Instructions for the task: Set down exactly the lines from the first line of the records through the line that contains "The heart in pure", and leave every picture out.

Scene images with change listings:
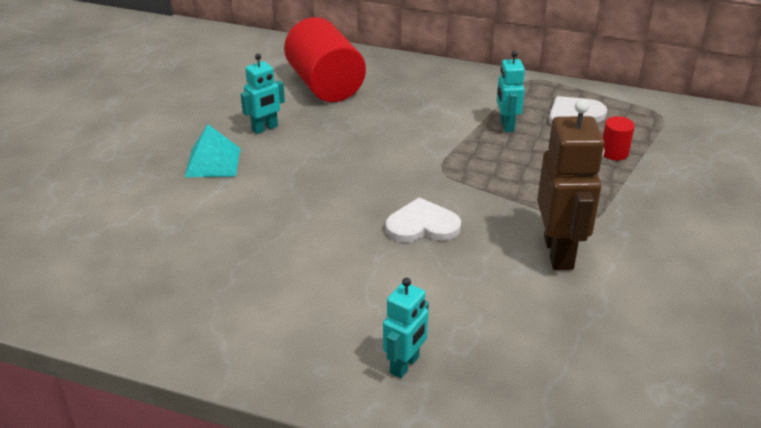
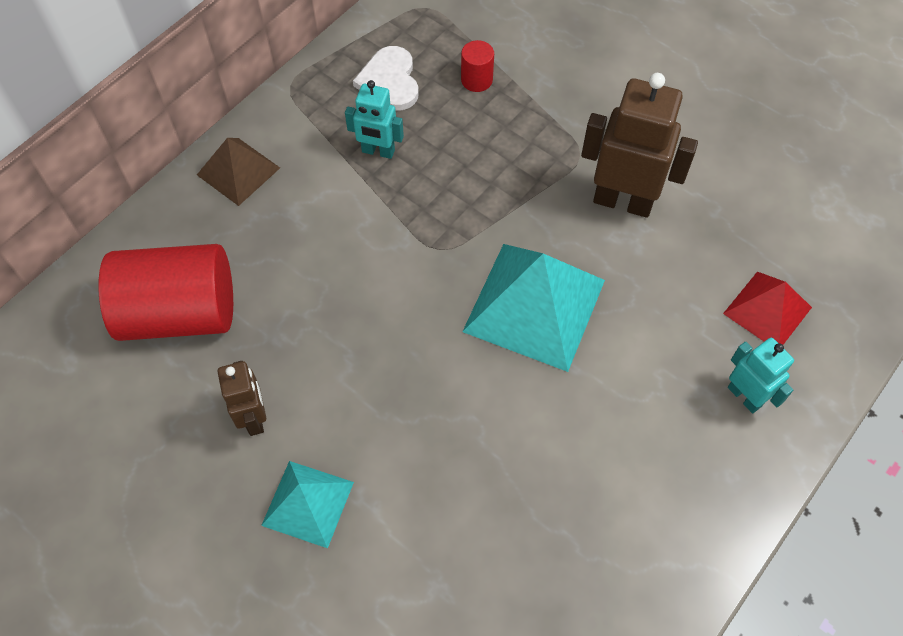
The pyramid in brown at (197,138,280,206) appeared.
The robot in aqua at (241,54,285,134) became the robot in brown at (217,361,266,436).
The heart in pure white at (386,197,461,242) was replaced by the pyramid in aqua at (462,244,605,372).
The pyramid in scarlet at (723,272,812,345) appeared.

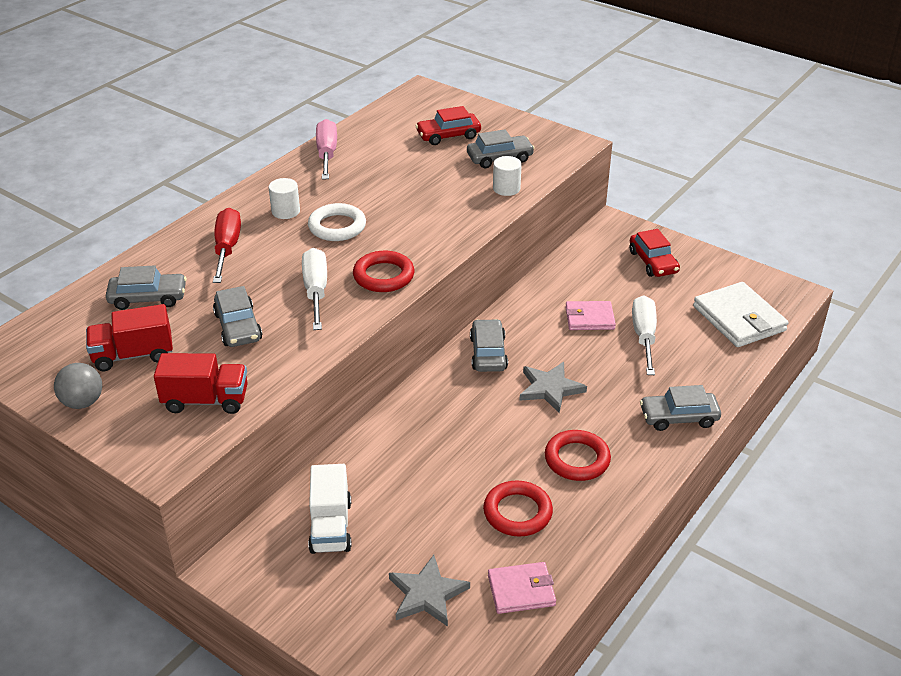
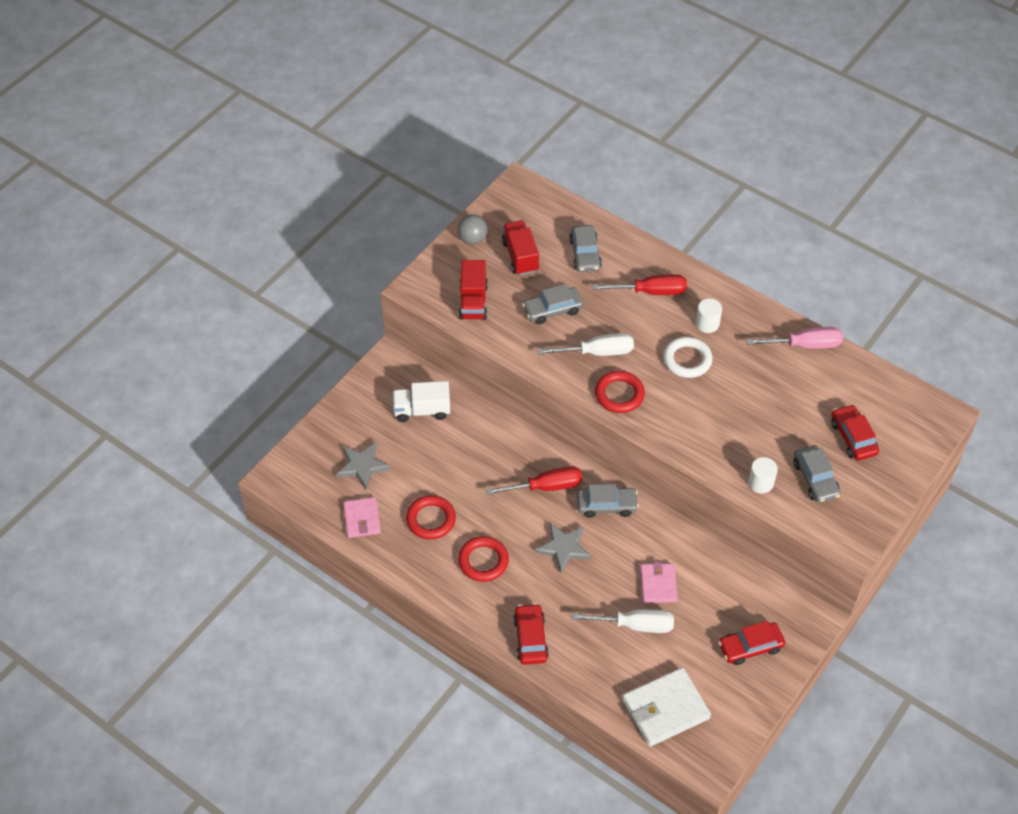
The flat screwdriver in scarlet at (486,466,582,495) appeared.
The car in ash-grey at (640,385,721,431) became the car in scarlet at (513,603,549,665).

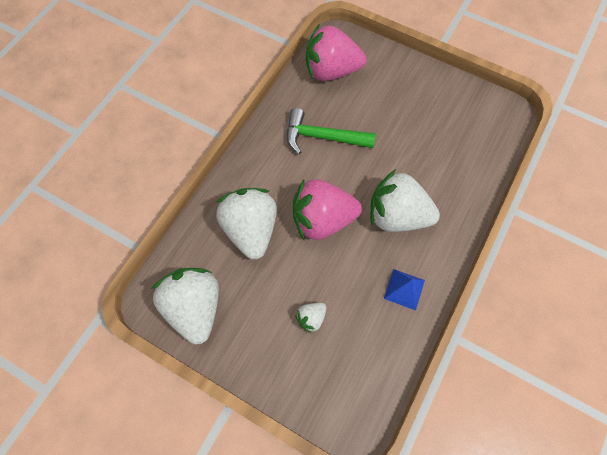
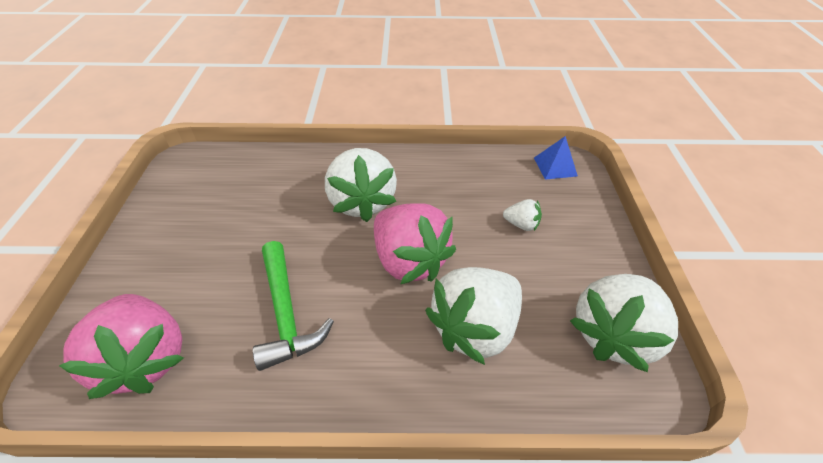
The pyramid in cobalt moved from (384,269,425,310) to (534,136,578,180).

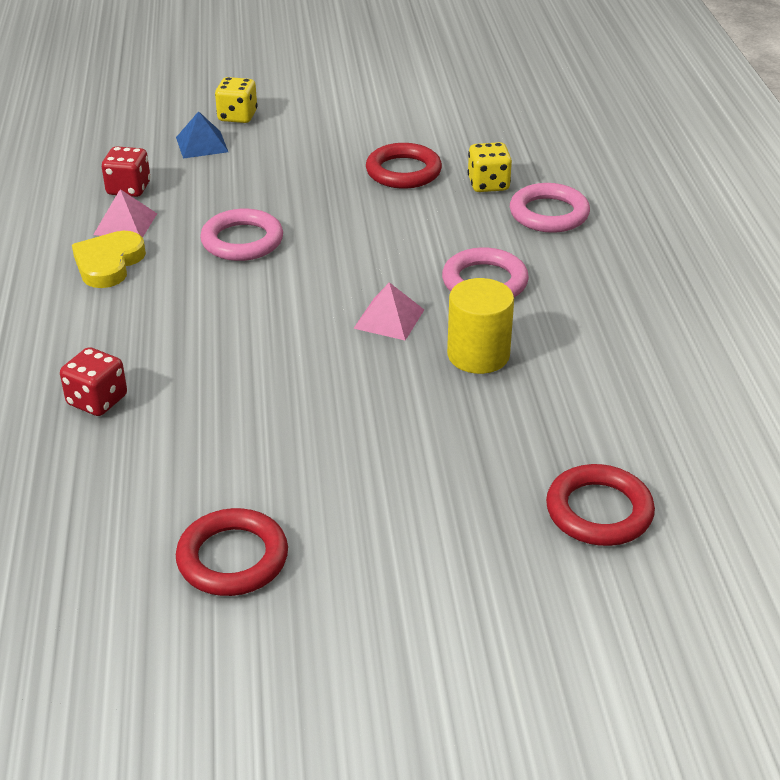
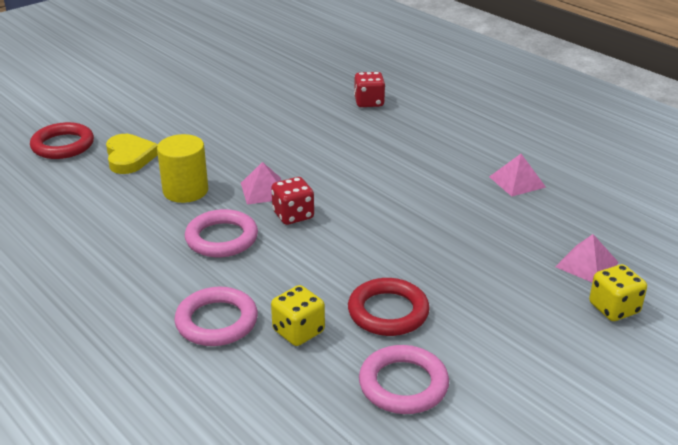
The heart in golden moved from (72,231,146,288) to (106,134,158,174).
The game die in scarlet moved from (102,146,150,197) to (271,177,314,225).
The torus in rosy moved from (200,209,283,261) to (359,345,449,414).
The pyramid in cobalt at (176,111,228,159) became the pyramid in rosy at (555,234,619,282).
The torus in scarlet at (176,508,288,596) disappeared.

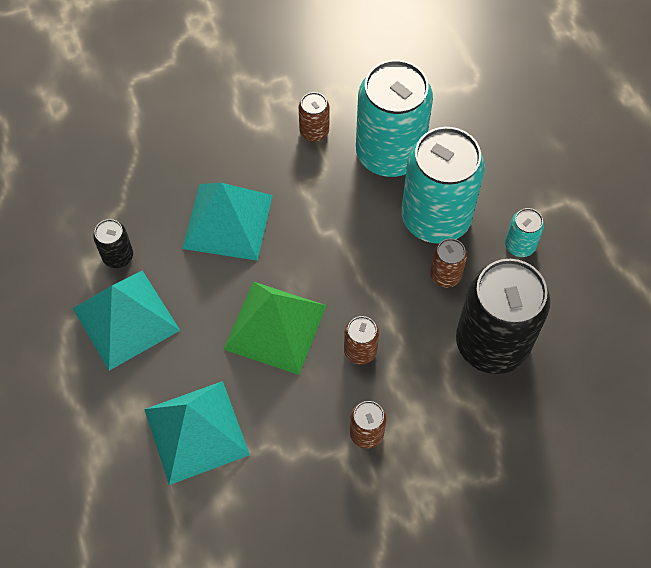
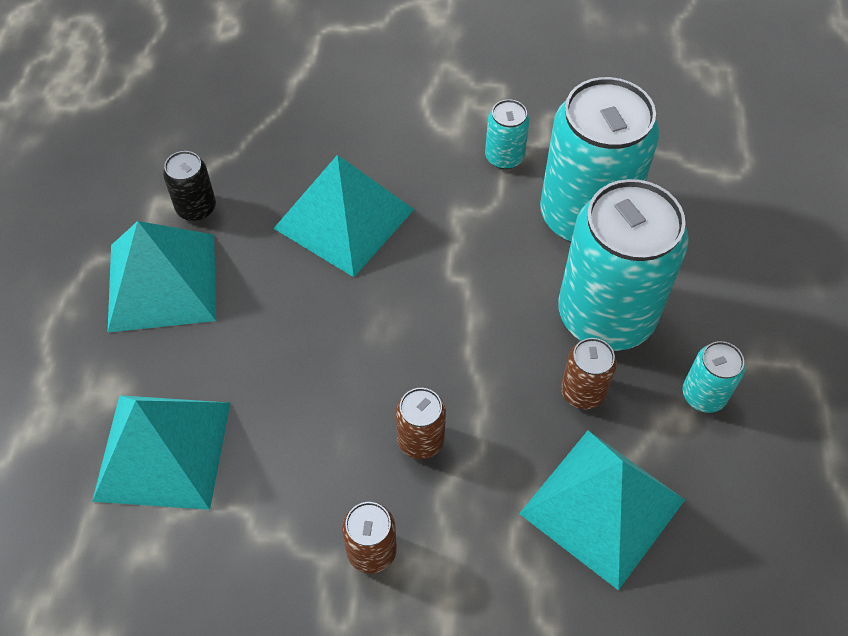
The can in brown at (299,92,329,142) became the can in aqua at (485,99,530,169).
The can in jet-black at (456,259,550,374) was replaced by the pyramid in aqua at (519,430,685,590).
The pyramid in leaf-green at (223,282,327,375) disappeared.

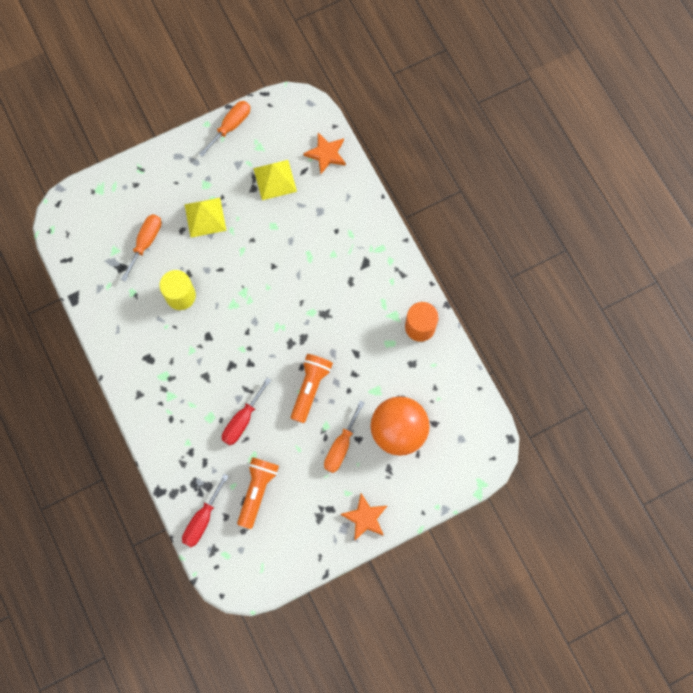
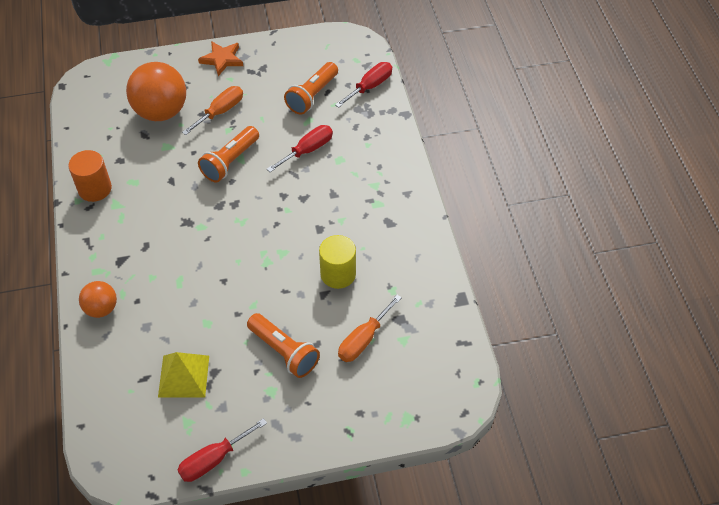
The sphere in bright orange at (79,281,117,318) appeared.
The flat screwdriver in bright orange at (199,101,250,157) became the flat screwdriver in scarlet at (178,418,267,482).
The pyramid in golden at (184,198,226,238) was replaced by the flashlight in bright orange at (247,313,320,378).
The star shape in bright orange at (303,133,346,174) disappeared.

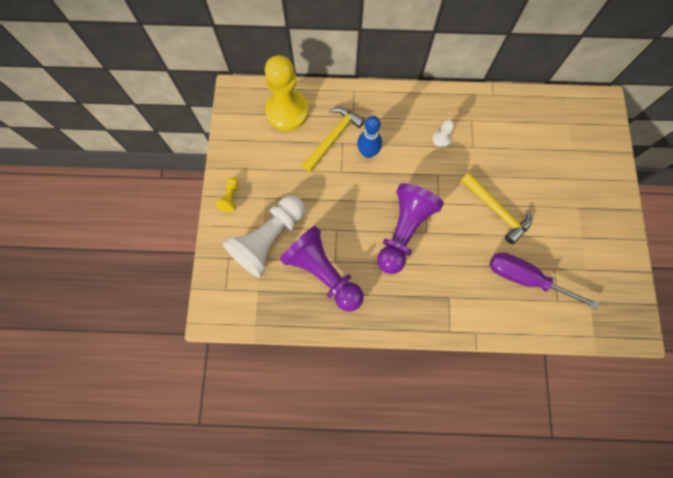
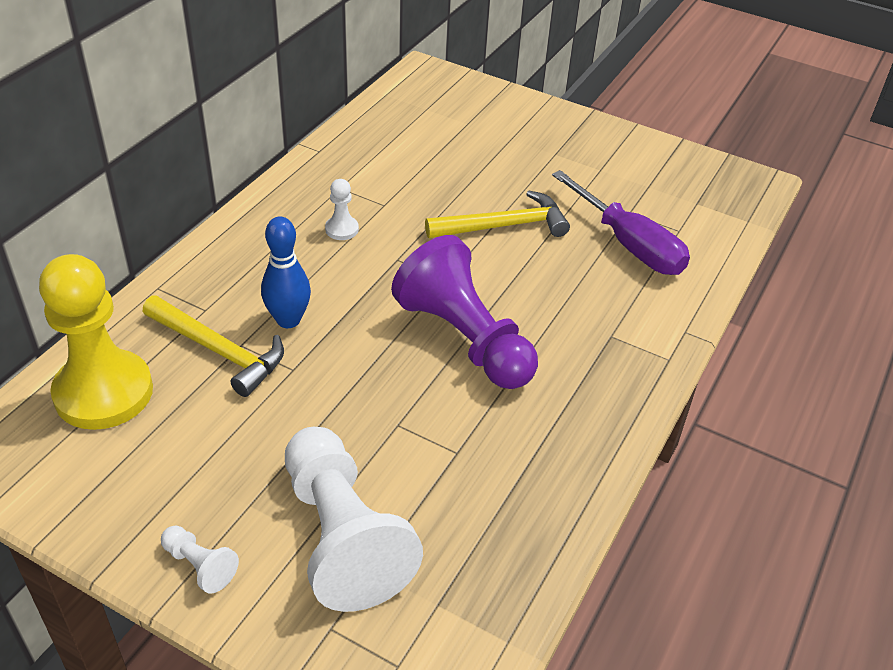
The carpenter's hammer in golden at (302,107,365,172) turned 150 degrees clockwise.
The chess pawn in golden at (215,177,239,212) became the chess pawn in pure white at (161,525,239,594).
The flat screwdriver in violet at (489,252,600,310) turned 90 degrees counterclockwise.
The chess pawn in violet at (280,226,364,312) disappeared.

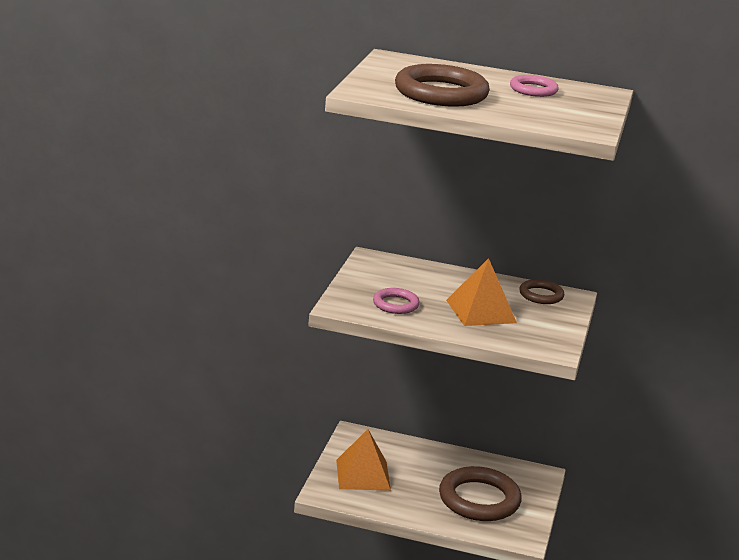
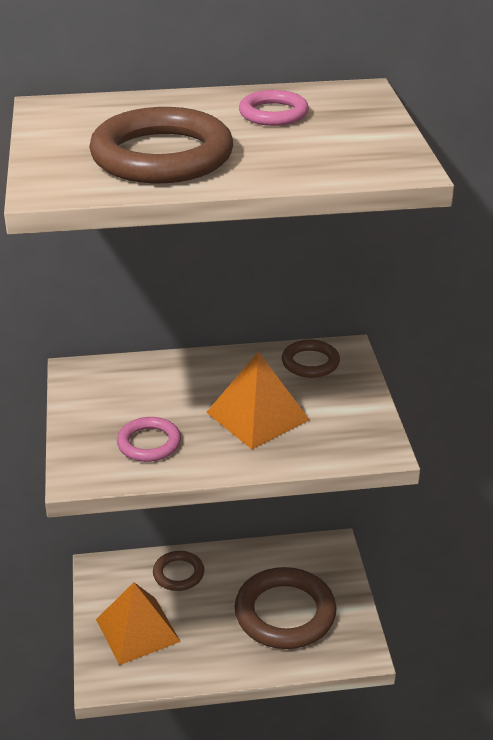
The torus in brown at (153,551,204,591) appeared.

Task result:
The pyramid in brown at (197,138,280,206) appeared.
The robot in aqua at (241,54,285,134) became the robot in brown at (217,361,266,436).
The heart in pure white at (386,197,461,242) was replaced by the pyramid in aqua at (462,244,605,372).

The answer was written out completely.